Description of the task.
Pull out every line of the records that contains the string "shortInstrumentName". Case counts.

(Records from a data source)
------------------------------------------------------------

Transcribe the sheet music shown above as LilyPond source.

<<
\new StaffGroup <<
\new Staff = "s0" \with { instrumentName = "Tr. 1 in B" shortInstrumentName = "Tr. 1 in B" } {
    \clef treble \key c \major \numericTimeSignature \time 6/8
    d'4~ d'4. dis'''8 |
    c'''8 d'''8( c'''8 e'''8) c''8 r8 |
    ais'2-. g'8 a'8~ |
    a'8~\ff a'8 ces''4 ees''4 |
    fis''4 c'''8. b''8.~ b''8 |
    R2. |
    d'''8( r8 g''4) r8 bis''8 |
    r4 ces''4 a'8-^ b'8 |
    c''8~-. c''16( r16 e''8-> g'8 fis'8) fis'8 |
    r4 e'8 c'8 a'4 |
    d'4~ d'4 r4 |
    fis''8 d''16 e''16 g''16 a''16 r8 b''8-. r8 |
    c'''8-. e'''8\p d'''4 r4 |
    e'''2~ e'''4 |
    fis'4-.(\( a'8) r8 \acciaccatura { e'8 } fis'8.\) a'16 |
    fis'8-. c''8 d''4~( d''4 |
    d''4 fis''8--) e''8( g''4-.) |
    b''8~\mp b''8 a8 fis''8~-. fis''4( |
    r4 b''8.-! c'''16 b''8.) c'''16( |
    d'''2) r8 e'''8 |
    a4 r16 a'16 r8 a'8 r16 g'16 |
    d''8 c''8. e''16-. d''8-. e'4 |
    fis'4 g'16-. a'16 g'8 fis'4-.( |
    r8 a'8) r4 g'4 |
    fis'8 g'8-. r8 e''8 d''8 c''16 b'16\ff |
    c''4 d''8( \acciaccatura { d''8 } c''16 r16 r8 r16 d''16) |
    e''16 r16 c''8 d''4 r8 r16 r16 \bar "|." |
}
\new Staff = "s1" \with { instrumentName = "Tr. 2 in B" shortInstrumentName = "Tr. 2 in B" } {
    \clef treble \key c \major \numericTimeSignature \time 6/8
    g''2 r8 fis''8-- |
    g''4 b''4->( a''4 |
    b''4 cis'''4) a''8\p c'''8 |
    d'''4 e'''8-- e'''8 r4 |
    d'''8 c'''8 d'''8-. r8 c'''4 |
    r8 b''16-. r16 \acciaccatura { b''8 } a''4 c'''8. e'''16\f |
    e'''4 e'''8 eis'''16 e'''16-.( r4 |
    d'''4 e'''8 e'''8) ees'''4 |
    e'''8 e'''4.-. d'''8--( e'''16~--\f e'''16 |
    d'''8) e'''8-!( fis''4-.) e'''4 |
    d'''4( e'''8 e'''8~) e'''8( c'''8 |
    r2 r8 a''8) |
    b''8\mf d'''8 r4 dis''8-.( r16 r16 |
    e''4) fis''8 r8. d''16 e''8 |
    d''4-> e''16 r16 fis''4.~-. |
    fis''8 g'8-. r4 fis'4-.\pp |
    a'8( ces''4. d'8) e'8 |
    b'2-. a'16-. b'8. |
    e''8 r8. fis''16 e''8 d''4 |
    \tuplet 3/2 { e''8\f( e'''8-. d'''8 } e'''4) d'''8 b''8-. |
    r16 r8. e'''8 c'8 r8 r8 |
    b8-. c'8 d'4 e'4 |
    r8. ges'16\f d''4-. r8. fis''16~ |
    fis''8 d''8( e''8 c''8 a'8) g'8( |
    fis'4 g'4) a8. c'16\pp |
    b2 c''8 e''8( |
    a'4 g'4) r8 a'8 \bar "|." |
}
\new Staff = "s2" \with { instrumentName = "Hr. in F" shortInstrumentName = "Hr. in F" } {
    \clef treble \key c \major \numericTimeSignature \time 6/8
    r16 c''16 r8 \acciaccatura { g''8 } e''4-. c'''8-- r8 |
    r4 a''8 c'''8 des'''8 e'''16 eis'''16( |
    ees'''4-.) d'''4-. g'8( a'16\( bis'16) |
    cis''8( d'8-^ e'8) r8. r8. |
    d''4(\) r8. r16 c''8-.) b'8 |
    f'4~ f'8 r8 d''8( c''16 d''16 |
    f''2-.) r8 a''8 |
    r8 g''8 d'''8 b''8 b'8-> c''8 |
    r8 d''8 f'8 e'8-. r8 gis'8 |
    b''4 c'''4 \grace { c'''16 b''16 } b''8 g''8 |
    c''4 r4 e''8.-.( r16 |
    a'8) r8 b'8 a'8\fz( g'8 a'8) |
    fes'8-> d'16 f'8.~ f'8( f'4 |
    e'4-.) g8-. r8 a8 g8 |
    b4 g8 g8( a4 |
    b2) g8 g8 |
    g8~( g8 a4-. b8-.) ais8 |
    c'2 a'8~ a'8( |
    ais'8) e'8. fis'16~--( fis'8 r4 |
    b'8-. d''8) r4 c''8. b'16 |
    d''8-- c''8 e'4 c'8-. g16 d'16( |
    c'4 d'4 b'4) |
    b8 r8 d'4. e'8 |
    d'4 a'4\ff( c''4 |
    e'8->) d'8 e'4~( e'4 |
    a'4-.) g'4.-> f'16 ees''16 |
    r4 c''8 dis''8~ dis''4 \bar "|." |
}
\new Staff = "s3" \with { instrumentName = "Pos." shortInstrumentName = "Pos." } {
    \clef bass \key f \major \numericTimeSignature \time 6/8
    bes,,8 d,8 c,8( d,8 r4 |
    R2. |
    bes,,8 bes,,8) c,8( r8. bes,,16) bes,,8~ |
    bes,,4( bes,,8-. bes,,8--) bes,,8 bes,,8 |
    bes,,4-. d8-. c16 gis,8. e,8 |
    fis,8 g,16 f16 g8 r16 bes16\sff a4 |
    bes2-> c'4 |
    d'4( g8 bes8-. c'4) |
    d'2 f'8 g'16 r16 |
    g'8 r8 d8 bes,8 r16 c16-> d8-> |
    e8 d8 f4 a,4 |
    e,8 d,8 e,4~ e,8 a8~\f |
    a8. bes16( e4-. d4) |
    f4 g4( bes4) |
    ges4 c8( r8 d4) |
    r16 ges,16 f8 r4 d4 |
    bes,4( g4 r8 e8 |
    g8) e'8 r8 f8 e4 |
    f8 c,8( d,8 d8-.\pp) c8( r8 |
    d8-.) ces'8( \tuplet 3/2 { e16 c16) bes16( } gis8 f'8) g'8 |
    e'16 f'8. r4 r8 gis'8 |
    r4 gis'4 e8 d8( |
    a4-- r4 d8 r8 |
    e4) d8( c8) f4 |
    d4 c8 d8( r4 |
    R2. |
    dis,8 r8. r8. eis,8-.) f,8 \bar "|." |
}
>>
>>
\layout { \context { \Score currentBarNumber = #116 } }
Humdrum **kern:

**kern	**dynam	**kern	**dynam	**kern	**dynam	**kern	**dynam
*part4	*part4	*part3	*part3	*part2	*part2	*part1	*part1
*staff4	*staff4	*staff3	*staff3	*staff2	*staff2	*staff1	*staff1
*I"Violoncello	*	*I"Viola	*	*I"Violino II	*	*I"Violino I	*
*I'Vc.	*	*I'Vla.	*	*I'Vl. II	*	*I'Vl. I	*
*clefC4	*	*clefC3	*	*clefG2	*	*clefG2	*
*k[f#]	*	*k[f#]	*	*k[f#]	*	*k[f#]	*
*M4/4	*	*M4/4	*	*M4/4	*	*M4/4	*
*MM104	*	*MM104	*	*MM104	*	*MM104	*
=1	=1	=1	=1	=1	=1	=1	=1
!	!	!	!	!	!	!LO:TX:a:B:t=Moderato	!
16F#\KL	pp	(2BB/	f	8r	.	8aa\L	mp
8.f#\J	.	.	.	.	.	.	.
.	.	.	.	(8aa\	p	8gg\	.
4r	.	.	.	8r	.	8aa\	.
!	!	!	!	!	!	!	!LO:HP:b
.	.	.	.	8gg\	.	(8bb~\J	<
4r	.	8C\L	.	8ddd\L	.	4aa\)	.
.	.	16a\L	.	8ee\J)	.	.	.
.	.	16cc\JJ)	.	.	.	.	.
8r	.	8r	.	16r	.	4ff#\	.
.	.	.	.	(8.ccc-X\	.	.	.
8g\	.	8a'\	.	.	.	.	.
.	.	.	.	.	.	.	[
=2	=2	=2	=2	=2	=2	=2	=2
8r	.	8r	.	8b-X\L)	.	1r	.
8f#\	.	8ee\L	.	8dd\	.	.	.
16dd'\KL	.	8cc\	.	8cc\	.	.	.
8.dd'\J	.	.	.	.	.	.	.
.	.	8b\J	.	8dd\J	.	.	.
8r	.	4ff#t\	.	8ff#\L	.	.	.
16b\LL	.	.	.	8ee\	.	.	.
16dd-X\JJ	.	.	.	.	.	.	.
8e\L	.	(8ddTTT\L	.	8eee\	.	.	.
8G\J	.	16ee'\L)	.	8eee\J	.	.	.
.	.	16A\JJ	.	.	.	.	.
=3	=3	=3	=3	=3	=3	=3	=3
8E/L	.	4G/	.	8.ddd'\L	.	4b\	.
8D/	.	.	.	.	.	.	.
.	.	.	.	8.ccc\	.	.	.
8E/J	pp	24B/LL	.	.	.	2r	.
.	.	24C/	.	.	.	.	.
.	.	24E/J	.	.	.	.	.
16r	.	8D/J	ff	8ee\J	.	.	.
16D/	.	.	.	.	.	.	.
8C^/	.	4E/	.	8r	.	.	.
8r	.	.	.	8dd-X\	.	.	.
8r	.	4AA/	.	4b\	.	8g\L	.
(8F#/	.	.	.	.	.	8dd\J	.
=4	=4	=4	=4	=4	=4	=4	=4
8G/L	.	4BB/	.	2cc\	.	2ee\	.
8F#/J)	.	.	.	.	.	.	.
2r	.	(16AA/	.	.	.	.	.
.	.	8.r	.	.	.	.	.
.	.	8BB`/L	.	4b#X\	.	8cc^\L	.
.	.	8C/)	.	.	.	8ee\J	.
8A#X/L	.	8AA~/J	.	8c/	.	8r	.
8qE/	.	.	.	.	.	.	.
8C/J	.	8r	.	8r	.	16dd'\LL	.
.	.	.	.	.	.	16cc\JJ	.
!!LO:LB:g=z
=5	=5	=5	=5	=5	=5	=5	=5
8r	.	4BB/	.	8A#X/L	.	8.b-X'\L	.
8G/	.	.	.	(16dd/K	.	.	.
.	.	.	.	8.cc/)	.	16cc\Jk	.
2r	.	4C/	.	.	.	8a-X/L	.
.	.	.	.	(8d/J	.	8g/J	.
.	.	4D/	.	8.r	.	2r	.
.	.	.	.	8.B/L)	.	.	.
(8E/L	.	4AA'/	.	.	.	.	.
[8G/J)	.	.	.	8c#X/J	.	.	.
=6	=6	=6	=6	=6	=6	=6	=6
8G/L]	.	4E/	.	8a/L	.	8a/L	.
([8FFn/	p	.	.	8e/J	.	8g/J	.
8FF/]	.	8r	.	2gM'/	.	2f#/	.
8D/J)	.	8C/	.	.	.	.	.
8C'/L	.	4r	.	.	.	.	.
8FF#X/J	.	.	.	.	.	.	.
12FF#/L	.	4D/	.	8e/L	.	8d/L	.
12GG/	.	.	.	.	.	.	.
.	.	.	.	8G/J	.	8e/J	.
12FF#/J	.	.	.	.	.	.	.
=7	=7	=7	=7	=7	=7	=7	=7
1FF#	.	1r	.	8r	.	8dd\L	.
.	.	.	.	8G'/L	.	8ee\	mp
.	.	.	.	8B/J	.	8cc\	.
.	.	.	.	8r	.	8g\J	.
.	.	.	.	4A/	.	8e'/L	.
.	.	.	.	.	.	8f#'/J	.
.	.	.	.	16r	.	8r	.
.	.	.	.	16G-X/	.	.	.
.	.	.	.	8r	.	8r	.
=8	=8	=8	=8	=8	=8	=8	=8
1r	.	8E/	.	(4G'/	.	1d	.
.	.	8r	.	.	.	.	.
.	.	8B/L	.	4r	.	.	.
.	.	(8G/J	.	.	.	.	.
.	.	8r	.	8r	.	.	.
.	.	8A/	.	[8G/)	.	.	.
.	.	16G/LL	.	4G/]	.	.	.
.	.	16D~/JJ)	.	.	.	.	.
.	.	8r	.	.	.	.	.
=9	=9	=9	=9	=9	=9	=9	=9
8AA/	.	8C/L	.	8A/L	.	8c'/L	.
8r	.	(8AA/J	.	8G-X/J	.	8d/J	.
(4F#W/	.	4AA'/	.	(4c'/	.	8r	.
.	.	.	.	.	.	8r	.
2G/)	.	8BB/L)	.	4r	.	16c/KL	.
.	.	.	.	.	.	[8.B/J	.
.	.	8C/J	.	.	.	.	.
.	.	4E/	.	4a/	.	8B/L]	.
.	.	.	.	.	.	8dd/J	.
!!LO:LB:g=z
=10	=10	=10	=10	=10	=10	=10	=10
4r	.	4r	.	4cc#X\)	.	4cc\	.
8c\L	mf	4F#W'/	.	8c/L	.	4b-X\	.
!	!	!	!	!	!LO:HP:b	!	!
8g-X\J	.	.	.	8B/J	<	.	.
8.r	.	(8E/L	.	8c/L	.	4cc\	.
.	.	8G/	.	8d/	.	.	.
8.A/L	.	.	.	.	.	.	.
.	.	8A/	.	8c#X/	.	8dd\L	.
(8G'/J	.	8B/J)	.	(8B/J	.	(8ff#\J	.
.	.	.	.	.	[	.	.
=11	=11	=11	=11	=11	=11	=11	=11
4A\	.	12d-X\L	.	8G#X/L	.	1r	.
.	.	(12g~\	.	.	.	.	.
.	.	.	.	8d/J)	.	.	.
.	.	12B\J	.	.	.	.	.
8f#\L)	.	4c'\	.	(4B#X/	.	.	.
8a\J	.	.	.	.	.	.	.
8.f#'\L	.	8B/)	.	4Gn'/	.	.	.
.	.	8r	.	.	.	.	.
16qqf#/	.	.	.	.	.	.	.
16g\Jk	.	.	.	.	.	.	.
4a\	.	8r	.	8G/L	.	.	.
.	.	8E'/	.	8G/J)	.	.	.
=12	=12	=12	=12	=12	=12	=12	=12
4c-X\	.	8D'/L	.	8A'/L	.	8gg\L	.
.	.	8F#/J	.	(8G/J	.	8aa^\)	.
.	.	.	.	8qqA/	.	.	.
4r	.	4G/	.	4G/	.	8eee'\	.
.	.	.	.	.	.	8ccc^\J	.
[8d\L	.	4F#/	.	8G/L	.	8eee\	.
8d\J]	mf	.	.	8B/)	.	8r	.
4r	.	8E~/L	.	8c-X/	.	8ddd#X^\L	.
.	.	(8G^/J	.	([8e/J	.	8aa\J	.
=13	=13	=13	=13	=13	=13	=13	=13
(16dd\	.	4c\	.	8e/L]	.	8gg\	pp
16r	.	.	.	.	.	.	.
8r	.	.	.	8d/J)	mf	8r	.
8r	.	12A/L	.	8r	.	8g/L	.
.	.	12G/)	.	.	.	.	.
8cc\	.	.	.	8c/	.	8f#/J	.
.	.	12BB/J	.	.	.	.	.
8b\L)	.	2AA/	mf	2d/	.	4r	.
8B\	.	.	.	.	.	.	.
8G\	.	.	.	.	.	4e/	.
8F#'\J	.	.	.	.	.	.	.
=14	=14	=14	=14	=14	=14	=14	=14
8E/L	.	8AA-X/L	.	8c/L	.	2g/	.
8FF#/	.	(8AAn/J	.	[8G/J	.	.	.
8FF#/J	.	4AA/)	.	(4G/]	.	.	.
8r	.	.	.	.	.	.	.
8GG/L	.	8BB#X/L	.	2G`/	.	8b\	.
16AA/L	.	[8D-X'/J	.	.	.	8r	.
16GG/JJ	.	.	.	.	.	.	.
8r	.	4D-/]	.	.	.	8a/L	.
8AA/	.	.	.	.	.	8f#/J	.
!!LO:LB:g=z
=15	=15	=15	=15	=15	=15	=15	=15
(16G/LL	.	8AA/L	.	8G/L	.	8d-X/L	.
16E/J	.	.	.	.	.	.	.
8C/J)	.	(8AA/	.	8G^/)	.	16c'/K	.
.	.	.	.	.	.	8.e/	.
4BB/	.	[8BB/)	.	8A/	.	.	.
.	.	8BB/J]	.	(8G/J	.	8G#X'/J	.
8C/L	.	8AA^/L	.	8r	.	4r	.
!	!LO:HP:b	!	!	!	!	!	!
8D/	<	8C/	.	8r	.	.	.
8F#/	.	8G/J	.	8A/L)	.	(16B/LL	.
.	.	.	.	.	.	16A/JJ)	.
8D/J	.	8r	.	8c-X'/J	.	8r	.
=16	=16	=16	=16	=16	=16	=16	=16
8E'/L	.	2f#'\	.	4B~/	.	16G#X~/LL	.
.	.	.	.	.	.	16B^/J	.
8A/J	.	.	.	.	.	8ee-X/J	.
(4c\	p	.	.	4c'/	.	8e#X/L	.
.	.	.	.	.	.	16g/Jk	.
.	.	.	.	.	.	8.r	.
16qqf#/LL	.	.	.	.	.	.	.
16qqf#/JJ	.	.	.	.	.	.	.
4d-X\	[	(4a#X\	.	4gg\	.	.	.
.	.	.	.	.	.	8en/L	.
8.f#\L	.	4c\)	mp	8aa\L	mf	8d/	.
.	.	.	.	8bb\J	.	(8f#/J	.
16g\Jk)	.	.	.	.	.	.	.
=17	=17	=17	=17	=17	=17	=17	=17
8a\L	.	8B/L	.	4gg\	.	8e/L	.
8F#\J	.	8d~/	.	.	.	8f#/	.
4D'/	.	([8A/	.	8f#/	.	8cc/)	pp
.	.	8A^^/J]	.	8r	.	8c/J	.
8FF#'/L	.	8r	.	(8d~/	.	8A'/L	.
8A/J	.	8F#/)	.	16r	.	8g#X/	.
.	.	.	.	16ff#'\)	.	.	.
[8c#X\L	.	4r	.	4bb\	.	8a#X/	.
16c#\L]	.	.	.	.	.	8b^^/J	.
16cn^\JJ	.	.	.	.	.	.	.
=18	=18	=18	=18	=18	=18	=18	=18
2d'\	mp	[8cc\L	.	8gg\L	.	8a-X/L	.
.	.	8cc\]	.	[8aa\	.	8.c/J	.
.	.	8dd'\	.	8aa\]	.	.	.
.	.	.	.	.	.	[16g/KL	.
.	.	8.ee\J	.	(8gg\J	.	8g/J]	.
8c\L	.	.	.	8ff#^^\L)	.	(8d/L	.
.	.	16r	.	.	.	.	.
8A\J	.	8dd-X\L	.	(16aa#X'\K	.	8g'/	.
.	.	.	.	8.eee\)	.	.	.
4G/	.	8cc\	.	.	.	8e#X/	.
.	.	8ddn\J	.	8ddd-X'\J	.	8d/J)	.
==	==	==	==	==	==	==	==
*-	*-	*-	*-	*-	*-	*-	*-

------------------------------------------------------------

Task answer.
\new Staff = "s0" \with { instrumentName = "Tr. 1 in B" shortInstrumentName = "Tr. 1 in B" } {
\new Staff = "s1" \with { instrumentName = "Tr. 2 in B" shortInstrumentName = "Tr. 2 in B" } {
\new Staff = "s2" \with { instrumentName = "Hr. in F" shortInstrumentName = "Hr. in F" } {
\new Staff = "s3" \with { instrumentName = "Pos." shortInstrumentName = "Pos." } {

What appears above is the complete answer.